Description of the task
Can you lay out the listing below as a JSON list of strings, one string per line, with blank lines dropped and the pictures left out?

• • • • •

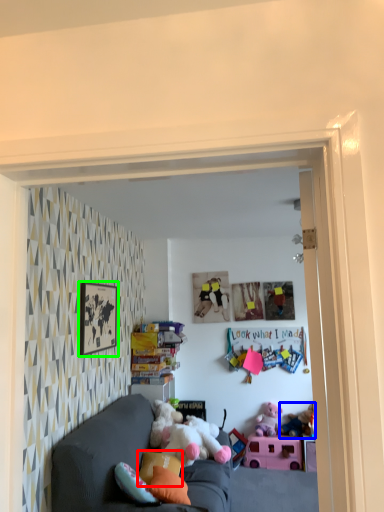
Question: Which object is positioned farthest from pillow (highlighted by a red box)? Select from toy (highlighted by a blue box) and picture frame (highlighted by a green box).

Choices:
 (A) toy
 (B) picture frame

Answer: (A)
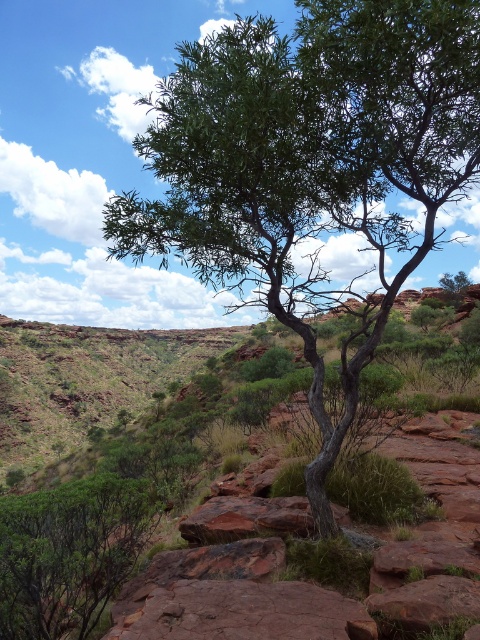
You are standing in the arid landscape and want to walk from the point at coordinates point (25,621) to the point at coordinates point (286,634). Which direction should you face to move towards the second point?

Since point (25,621) is closer to you than point (286,634), you should face away from yourself to move towards the second point.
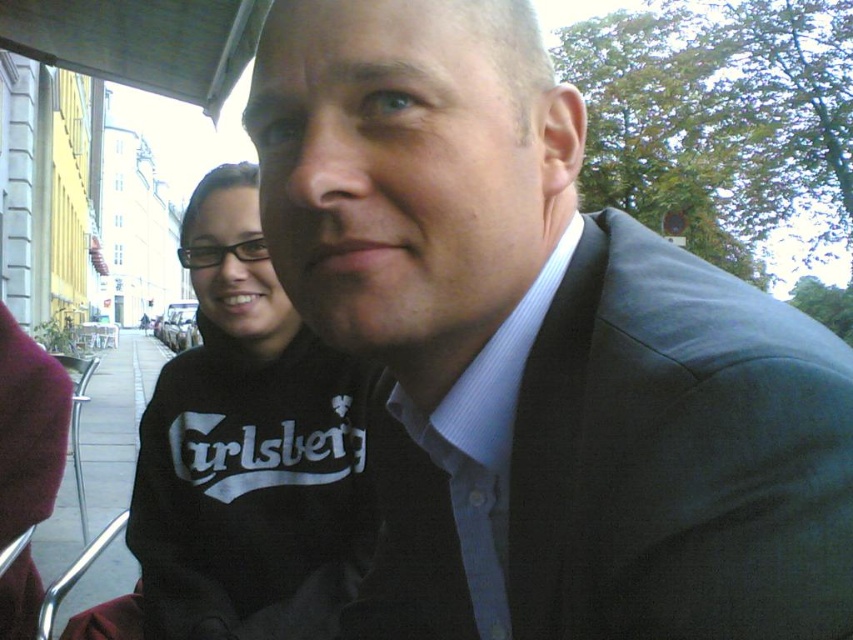
Please look at the image and focus on the point at coordinates (538, 352). What object is located exactly at this point?

The object at point (538, 352) is the matte black suit at center.

You are a fashion designer observing two people in an urban setting. You notice the matte black suit at center and the black cotton sweatshirt at center. Which clothing item is shorter in height?

The matte black suit at center is not as tall as the black cotton sweatshirt at center, so the matte black suit at center is shorter in height.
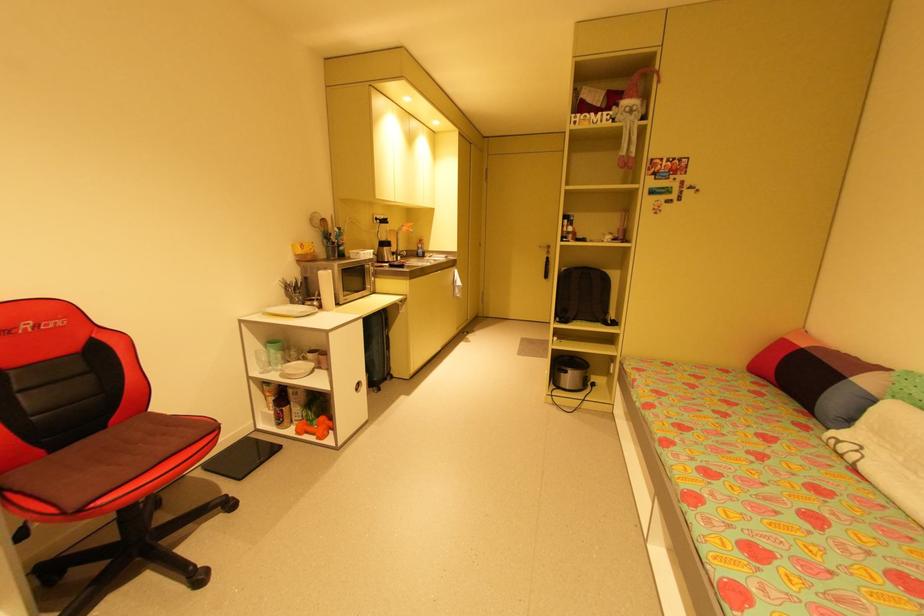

• • • • •

Response for this exercise
[
  "Question: Which object is positioned farthest from pillow (highlighted by a red box)? Select from toy (highlighted by a blue box) and picture frame (highlighted by a green box).",
  "Choices:",
  " (A) toy",
  " (B) picture frame",
  "Answer: (A)",
  "You are standing in the arid landscape and want to walk from the point at coordinates point (25,621) to the point at coordinates point (286,634). Which direction should you face to move towards the second point?",
  "Since point (25,621) is closer to you than point (286,634), you should face away from yourself to move towards the second point.",
  "Please look at the image and focus on the point at coordinates (538, 352). What object is located exactly at this point?",
  "The object at point (538, 352) is the matte black suit at center.",
  "You are a fashion designer observing two people in an urban setting. You notice the matte black suit at center and the black cotton sweatshirt at center. Which clothing item is shorter in height?",
  "The matte black suit at center is not as tall as the black cotton sweatshirt at center, so the matte black suit at center is shorter in height."
]